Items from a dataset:
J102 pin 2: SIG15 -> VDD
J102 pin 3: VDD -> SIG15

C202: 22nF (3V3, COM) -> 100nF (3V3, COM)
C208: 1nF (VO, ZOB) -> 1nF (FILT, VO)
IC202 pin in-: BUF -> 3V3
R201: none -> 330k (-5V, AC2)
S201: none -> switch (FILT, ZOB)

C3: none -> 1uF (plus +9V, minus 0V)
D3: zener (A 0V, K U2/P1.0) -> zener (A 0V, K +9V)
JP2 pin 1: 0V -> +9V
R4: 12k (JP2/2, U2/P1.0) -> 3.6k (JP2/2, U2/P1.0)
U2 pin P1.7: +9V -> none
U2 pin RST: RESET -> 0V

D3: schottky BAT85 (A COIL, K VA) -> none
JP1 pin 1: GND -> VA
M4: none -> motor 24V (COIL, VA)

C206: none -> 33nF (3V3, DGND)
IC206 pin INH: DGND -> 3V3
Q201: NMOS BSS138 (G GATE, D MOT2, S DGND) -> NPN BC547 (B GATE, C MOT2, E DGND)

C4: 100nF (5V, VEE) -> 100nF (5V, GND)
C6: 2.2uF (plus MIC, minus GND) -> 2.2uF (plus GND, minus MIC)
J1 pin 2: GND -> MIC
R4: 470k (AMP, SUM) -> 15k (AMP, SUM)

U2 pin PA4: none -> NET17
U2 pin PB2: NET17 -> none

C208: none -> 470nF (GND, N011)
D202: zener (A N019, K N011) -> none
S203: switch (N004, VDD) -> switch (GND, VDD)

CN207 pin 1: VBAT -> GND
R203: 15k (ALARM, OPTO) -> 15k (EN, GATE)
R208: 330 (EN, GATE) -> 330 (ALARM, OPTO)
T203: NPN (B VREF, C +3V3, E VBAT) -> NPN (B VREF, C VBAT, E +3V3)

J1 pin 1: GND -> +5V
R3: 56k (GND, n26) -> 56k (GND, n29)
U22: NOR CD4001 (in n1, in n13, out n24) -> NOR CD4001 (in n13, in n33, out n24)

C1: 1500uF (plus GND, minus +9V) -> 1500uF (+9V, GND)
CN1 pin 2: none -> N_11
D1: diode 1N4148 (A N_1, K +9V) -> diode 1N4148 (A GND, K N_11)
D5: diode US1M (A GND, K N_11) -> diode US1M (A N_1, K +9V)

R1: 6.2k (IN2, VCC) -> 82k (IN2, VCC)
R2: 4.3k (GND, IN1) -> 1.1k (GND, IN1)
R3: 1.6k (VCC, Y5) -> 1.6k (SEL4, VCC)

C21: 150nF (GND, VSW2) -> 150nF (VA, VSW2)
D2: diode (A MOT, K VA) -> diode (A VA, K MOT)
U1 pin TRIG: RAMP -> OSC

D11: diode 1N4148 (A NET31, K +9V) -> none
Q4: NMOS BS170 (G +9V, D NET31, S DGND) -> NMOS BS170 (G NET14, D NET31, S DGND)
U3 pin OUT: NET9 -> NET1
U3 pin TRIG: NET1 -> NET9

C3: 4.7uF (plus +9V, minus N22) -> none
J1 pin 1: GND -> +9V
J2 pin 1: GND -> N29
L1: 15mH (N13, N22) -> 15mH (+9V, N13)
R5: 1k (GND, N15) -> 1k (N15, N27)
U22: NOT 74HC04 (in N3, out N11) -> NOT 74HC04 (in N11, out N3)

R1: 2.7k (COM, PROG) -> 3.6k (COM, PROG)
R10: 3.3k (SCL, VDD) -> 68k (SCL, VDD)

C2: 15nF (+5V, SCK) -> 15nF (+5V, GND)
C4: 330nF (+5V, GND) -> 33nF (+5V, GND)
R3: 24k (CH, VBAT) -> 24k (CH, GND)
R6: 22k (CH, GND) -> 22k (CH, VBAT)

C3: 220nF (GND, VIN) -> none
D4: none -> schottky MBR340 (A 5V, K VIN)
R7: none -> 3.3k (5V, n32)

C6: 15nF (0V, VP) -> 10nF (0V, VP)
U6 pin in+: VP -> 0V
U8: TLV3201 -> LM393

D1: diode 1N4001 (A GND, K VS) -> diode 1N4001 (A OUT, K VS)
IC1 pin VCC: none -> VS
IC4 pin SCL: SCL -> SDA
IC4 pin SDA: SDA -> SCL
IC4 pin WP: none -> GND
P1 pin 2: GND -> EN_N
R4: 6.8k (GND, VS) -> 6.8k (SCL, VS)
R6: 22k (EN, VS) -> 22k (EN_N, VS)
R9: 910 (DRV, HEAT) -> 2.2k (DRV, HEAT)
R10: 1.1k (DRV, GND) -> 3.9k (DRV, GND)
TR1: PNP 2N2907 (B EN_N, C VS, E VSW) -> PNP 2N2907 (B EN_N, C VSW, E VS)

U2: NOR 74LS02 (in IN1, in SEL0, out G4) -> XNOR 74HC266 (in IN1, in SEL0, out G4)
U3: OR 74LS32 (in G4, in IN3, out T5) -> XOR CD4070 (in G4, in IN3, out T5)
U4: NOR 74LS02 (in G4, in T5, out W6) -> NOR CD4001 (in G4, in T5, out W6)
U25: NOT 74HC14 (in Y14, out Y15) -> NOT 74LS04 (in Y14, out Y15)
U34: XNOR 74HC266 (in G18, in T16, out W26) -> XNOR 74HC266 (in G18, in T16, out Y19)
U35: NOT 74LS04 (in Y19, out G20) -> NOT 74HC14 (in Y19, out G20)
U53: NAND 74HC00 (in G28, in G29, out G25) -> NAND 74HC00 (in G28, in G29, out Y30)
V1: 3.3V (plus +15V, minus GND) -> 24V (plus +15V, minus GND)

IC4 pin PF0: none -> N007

[Problem requirements] Extract every line from the records above that contains the word "minus".

[Your response]
C3: none -> 1uF (plus +9V, minus 0V)
C6: 2.2uF (plus MIC, minus GND) -> 2.2uF (plus GND, minus MIC)
C1: 1500uF (plus GND, minus +9V) -> 1500uF (+9V, GND)
C3: 4.7uF (plus +9V, minus N22) -> none
V1: 3.3V (plus +15V, minus GND) -> 24V (plus +15V, minus GND)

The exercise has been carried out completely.